(Data)
Segment Open

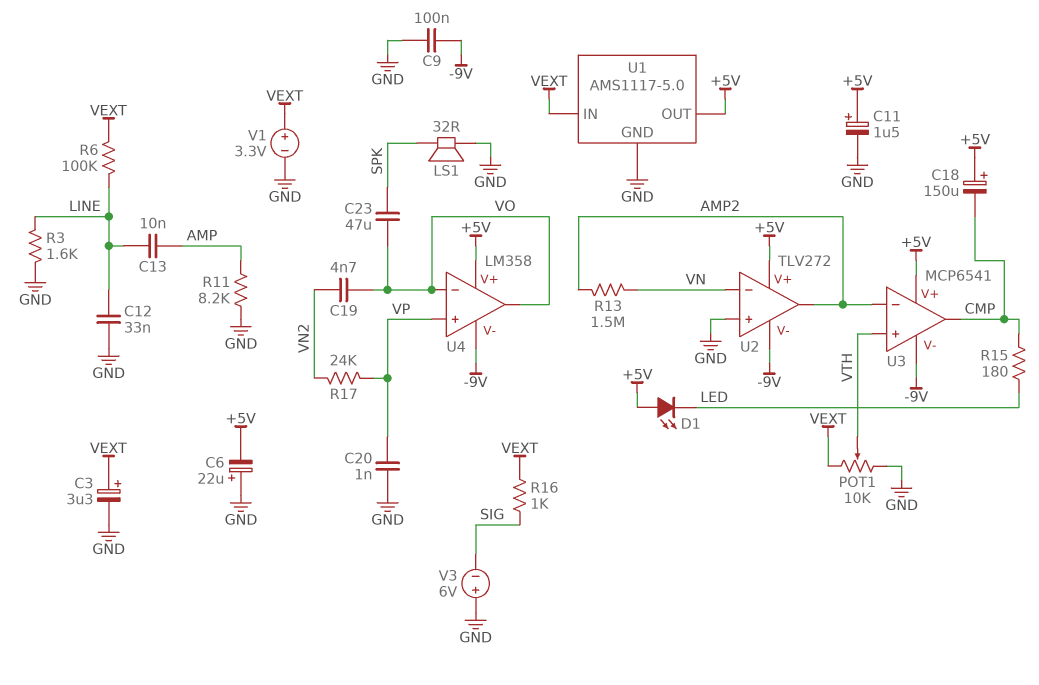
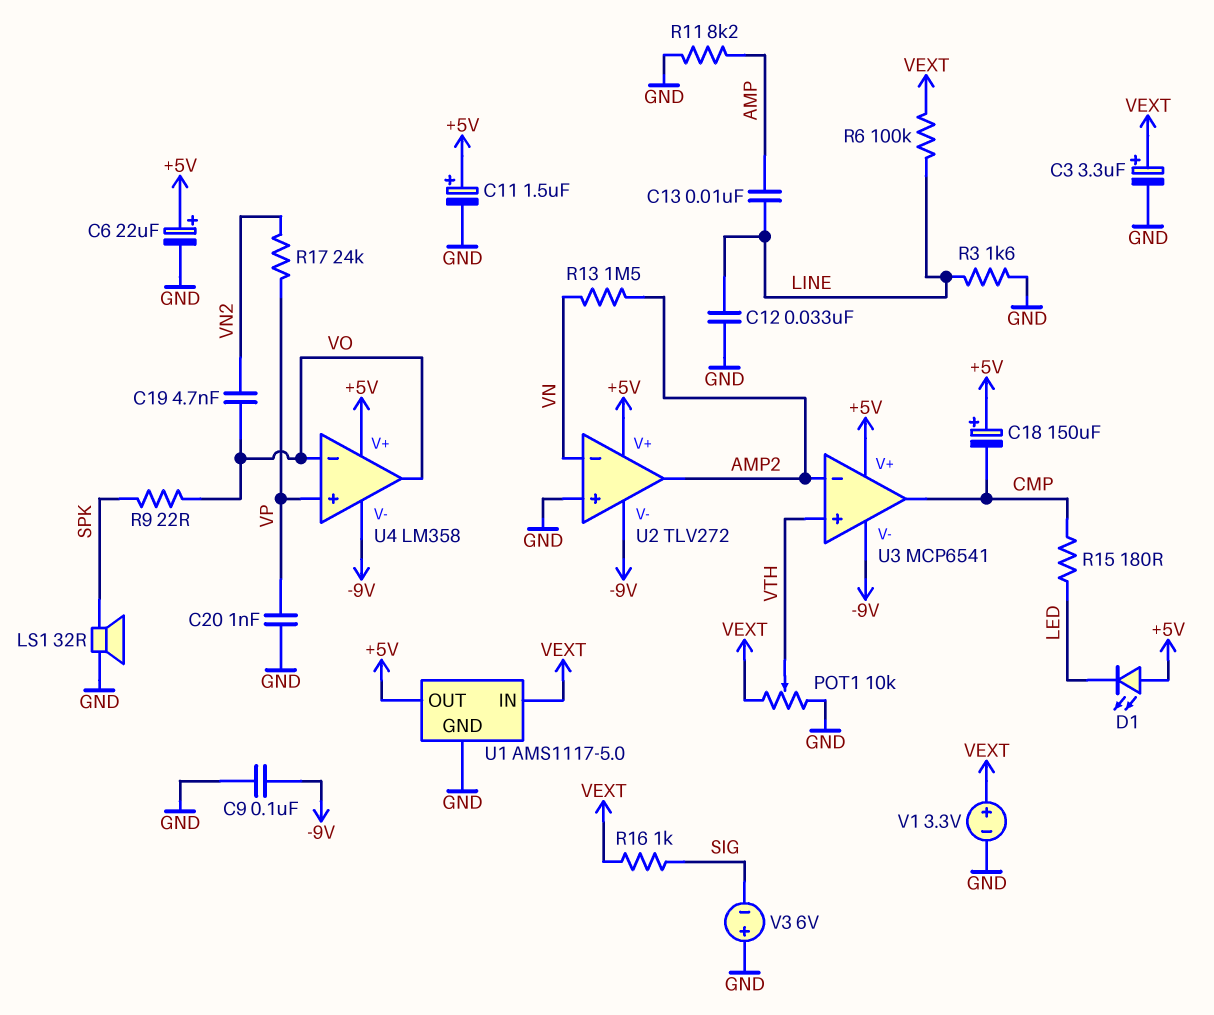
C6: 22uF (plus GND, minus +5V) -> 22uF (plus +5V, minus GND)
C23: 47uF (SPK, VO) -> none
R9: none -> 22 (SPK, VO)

Segment Closed
Segment Open

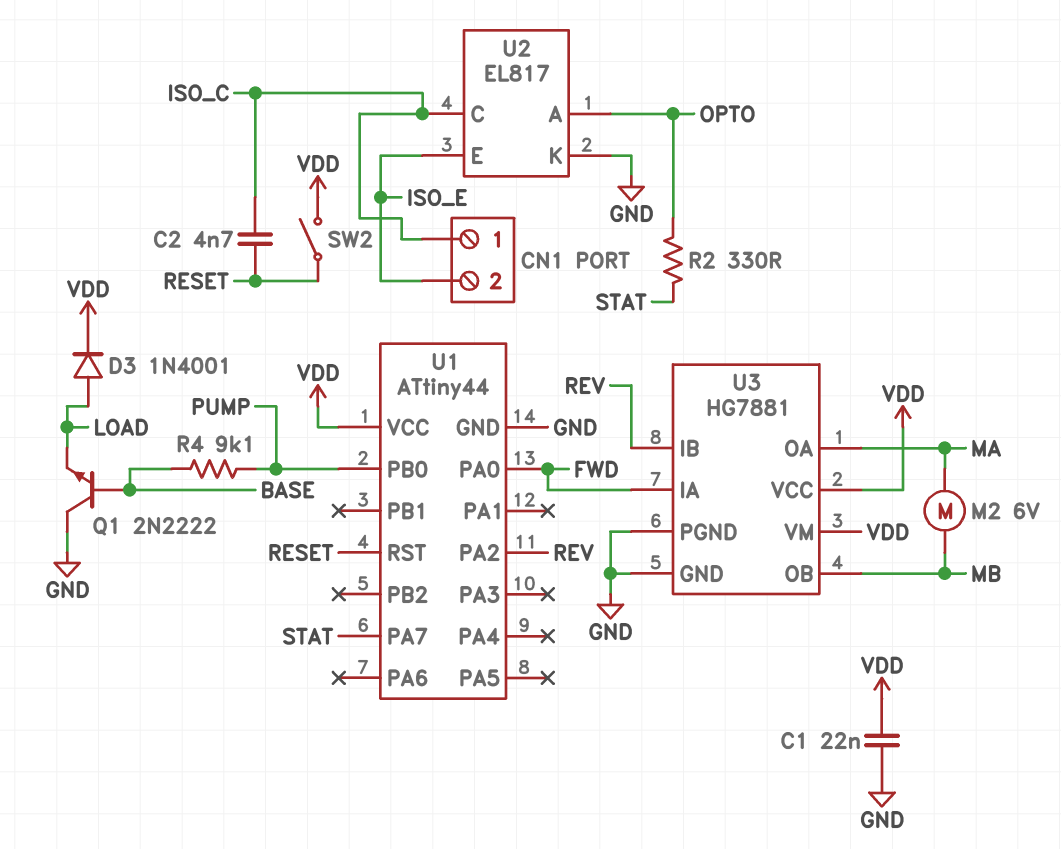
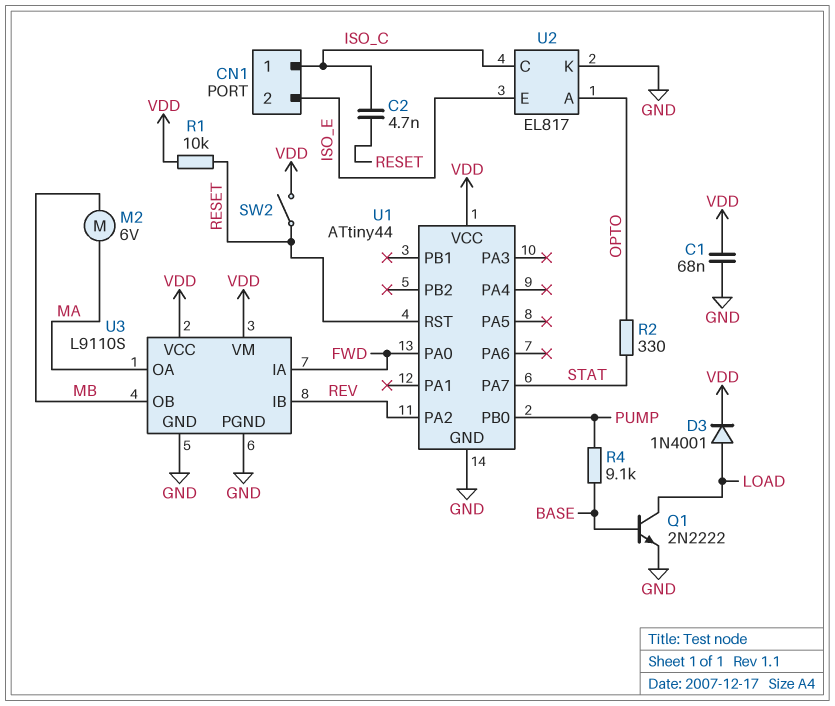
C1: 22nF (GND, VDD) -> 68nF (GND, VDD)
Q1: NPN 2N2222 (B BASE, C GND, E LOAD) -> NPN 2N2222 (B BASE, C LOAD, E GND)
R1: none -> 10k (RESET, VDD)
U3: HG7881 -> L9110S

Segment Closed
Segment Open

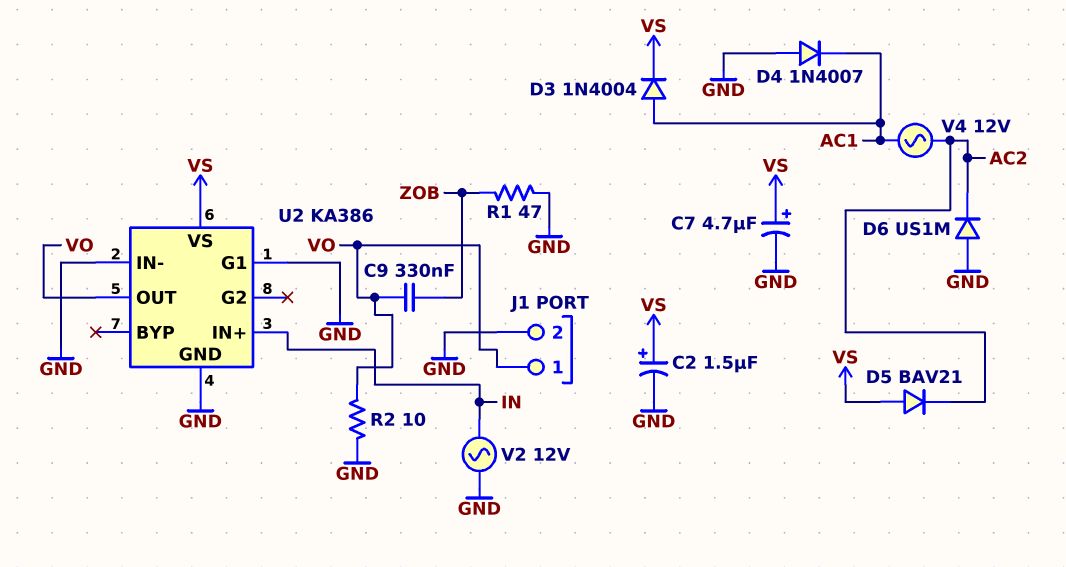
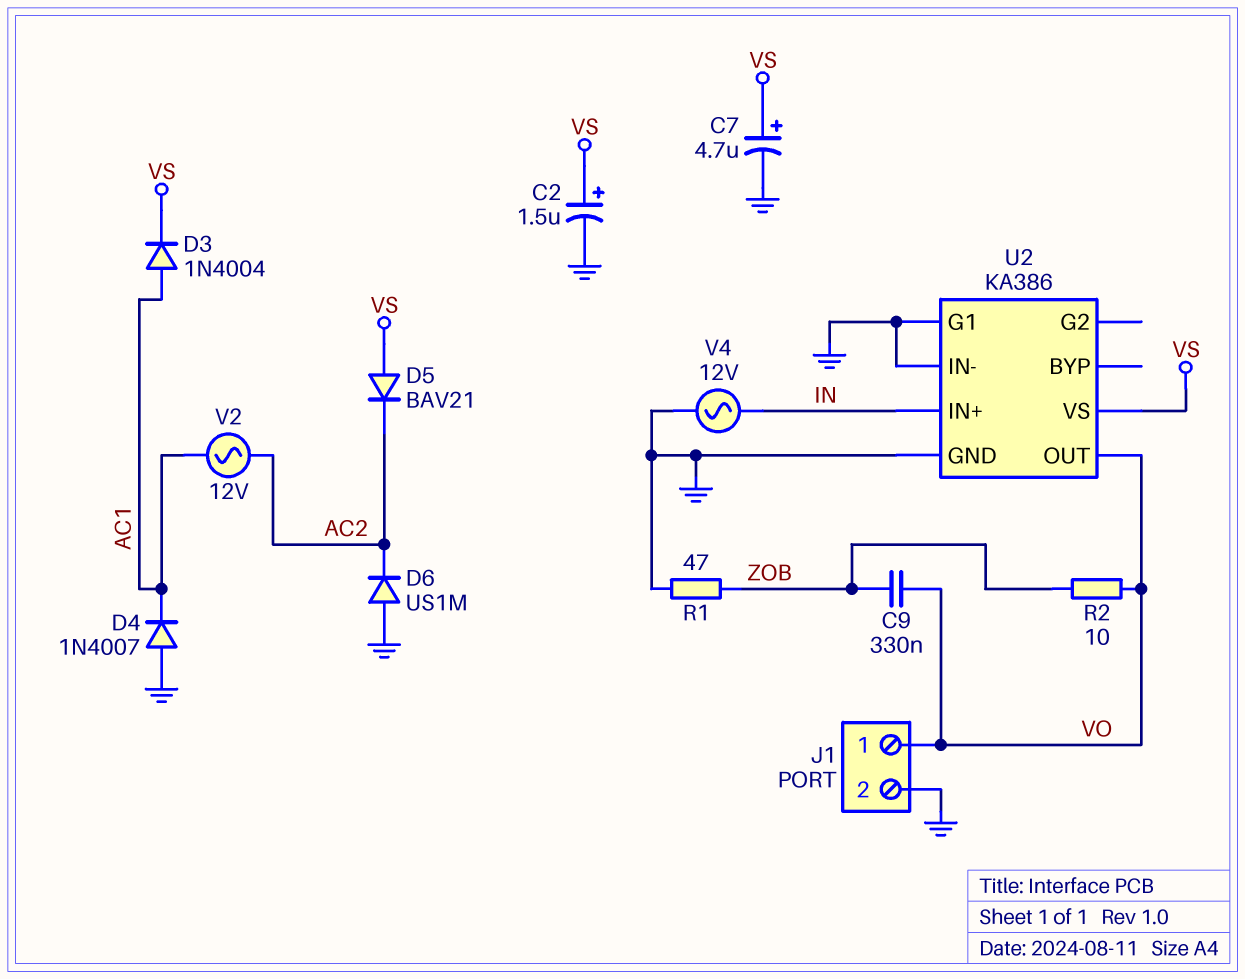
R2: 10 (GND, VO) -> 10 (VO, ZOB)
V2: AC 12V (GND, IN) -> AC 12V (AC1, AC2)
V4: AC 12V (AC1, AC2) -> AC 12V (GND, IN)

Segment Closed

(Directions for this task) Where does the word "none" occur in the data? Copy every line that has it.

(Answer for the task)
C23: 47uF (SPK, VO) -> none
R9: none -> 22 (SPK, VO)
R1: none -> 10k (RESET, VDD)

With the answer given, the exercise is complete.